* [What you are asked to do] Your output should consist of every record, copied exactly.

*** Entries shown ***

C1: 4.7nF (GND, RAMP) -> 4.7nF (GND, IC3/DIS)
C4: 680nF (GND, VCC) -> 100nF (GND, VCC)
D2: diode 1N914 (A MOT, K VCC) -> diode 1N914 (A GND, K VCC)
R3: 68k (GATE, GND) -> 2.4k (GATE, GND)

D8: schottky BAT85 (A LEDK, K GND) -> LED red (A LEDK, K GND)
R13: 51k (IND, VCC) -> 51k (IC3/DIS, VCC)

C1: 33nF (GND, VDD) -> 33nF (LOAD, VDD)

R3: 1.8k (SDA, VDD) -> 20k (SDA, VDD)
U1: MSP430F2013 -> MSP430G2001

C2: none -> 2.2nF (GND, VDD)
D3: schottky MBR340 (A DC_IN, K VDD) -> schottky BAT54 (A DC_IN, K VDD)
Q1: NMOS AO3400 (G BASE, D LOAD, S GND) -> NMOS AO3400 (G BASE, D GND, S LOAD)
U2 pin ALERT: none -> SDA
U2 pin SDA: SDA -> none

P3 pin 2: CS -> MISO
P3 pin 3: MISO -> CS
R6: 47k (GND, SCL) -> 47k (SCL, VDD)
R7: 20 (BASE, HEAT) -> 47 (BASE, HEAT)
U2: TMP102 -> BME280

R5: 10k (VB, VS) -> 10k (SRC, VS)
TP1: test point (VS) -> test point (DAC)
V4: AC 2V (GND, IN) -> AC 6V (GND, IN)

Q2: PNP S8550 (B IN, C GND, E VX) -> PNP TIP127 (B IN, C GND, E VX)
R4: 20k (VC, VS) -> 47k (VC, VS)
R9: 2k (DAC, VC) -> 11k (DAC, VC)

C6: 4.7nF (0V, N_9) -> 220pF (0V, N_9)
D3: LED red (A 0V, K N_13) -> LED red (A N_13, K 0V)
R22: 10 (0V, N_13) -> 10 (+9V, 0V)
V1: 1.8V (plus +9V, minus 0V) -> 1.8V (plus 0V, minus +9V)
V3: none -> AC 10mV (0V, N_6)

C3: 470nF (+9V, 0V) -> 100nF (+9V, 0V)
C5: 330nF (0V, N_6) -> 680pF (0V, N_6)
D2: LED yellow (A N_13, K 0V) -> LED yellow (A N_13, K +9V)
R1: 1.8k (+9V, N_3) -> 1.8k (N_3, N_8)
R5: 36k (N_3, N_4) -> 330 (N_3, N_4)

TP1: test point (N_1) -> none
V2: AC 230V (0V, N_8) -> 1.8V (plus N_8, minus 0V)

***

* [Answer to this task]
C1: 4.7nF (GND, RAMP) -> 4.7nF (GND, IC3/DIS)
C4: 680nF (GND, VCC) -> 100nF (GND, VCC)
D2: diode 1N914 (A MOT, K VCC) -> diode 1N914 (A GND, K VCC)
R3: 68k (GATE, GND) -> 2.4k (GATE, GND)

D8: schottky BAT85 (A LEDK, K GND) -> LED red (A LEDK, K GND)
R13: 51k (IND, VCC) -> 51k (IC3/DIS, VCC)

C1: 33nF (GND, VDD) -> 33nF (LOAD, VDD)

R3: 1.8k (SDA, VDD) -> 20k (SDA, VDD)
U1: MSP430F2013 -> MSP430G2001

C2: none -> 2.2nF (GND, VDD)
D3: schottky MBR340 (A DC_IN, K VDD) -> schottky BAT54 (A DC_IN, K VDD)
Q1: NMOS AO3400 (G BASE, D LOAD, S GND) -> NMOS AO3400 (G BASE, D GND, S LOAD)
U2 pin ALERT: none -> SDA
U2 pin SDA: SDA -> none

P3 pin 2: CS -> MISO
P3 pin 3: MISO -> CS
R6: 47k (GND, SCL) -> 47k (SCL, VDD)
R7: 20 (BASE, HEAT) -> 47 (BASE, HEAT)
U2: TMP102 -> BME280

R5: 10k (VB, VS) -> 10k (SRC, VS)
TP1: test point (VS) -> test point (DAC)
V4: AC 2V (GND, IN) -> AC 6V (GND, IN)

Q2: PNP S8550 (B IN, C GND, E VX) -> PNP TIP127 (B IN, C GND, E VX)
R4: 20k (VC, VS) -> 47k (VC, VS)
R9: 2k (DAC, VC) -> 11k (DAC, VC)

C6: 4.7nF (0V, N_9) -> 220pF (0V, N_9)
D3: LED red (A 0V, K N_13) -> LED red (A N_13, K 0V)
R22: 10 (0V, N_13) -> 10 (+9V, 0V)
V1: 1.8V (plus +9V, minus 0V) -> 1.8V (plus 0V, minus +9V)
V3: none -> AC 10mV (0V, N_6)

C3: 470nF (+9V, 0V) -> 100nF (+9V, 0V)
C5: 330nF (0V, N_6) -> 680pF (0V, N_6)
D2: LED yellow (A N_13, K 0V) -> LED yellow (A N_13, K +9V)
R1: 1.8k (+9V, N_3) -> 1.8k (N_3, N_8)
R5: 36k (N_3, N_4) -> 330 (N_3, N_4)

TP1: test point (N_1) -> none
V2: AC 230V (0V, N_8) -> 1.8V (plus N_8, minus 0V)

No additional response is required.